Work request:
Render every entry verbatim.

Given data:
Segment Open
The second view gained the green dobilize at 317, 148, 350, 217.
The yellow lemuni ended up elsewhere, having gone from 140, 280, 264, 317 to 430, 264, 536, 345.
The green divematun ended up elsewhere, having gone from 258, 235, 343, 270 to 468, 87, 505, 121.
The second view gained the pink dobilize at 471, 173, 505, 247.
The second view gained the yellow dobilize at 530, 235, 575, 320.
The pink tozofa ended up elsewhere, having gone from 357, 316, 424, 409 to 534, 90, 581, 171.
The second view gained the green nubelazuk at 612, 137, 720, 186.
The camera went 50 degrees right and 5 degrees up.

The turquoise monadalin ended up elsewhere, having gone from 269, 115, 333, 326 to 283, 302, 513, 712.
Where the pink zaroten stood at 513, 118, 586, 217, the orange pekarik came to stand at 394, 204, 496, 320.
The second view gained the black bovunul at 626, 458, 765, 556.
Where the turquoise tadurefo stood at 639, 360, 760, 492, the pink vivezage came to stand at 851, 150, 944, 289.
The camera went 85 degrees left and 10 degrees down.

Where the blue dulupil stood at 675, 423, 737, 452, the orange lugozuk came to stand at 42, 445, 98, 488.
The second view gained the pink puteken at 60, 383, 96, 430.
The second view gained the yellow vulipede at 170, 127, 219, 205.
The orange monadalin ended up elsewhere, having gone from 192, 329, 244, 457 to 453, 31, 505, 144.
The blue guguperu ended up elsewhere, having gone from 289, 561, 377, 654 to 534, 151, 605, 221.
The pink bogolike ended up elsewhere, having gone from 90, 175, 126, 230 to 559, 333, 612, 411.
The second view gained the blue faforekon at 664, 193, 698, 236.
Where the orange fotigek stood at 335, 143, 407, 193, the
Segment Closed
Reply to the exercise:
The second view gained the green dobilize at 317, 148, 350, 217.
The yellow lemuni ended up elsewhere, having gone from 140, 280, 264, 317 to 430, 264, 536, 345.
The green divematun ended up elsewhere, having gone from 258, 235, 343, 270 to 468, 87, 505, 121.
The second view gained the pink dobilize at 471, 173, 505, 247.
The second view gained the yellow dobilize at 530, 235, 575, 320.
The pink tozofa ended up elsewhere, having gone from 357, 316, 424, 409 to 534, 90, 581, 171.
The second view gained the green nubelazuk at 612, 137, 720, 186.
The camera went 50 degrees right and 5 degrees up.

The turquoise monadalin ended up elsewhere, having gone from 269, 115, 333, 326 to 283, 302, 513, 712.
Where the pink zaroten stood at 513, 118, 586, 217, the orange pekarik came to stand at 394, 204, 496, 320.
The second view gained the black bovunul at 626, 458, 765, 556.
Where the turquoise tadurefo stood at 639, 360, 760, 492, the pink vivezage came to stand at 851, 150, 944, 289.
The camera went 85 degrees left and 10 degrees down.

Where the blue dulupil stood at 675, 423, 737, 452, the orange lugozuk came to stand at 42, 445, 98, 488.
The second view gained the pink puteken at 60, 383, 96, 430.
The second view gained the yellow vulipede at 170, 127, 219, 205.
The orange monadalin ended up elsewhere, having gone from 192, 329, 244, 457 to 453, 31, 505, 144.
The blue guguperu ended up elsewhere, having gone from 289, 561, 377, 654 to 534, 151, 605, 221.
The pink bogolike ended up elsewhere, having gone from 90, 175, 126, 230 to 559, 333, 612, 411.
The second view gained the blue faforekon at 664, 193, 698, 236.
Where the orange fotigek stood at 335, 143, 407, 193, the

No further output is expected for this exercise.